Given information —
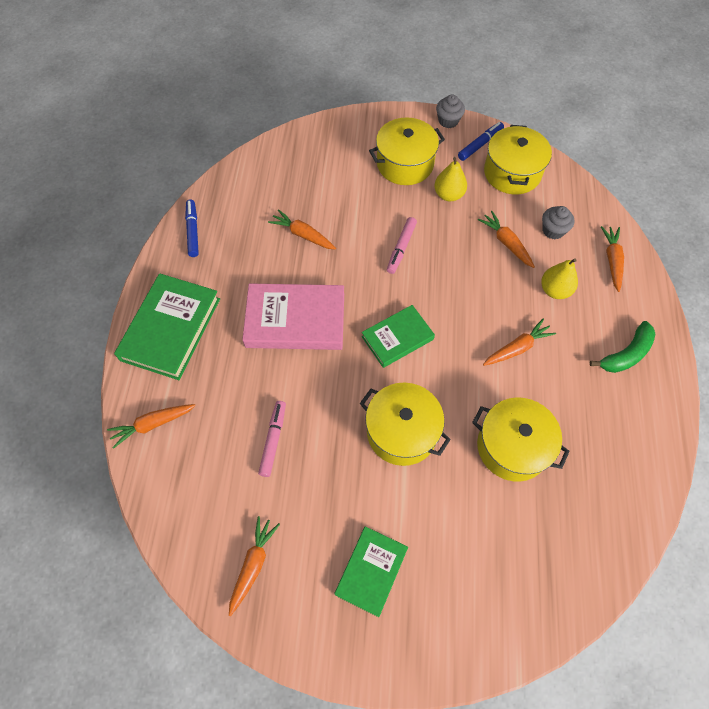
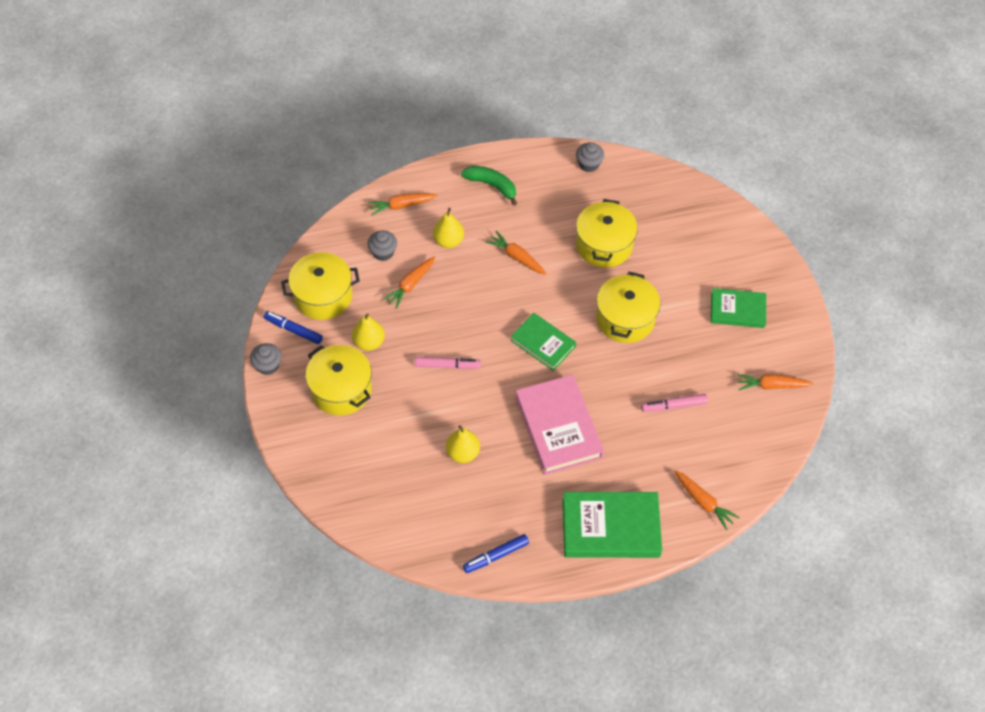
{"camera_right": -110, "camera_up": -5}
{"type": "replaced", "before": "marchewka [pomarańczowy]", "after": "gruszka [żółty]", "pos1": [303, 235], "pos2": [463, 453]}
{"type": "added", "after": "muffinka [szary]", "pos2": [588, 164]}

What to produce —
Repeat the data in full, exactly as it stands, but drop every picture.

Written response —
{"camera_right": -110, "camera_up": -5}
{"type": "replaced", "before": "marchewka [pomarańczowy]", "after": "gruszka [żółty]", "pos1": [303, 235], "pos2": [463, 453]}
{"type": "added", "after": "muffinka [szary]", "pos2": [588, 164]}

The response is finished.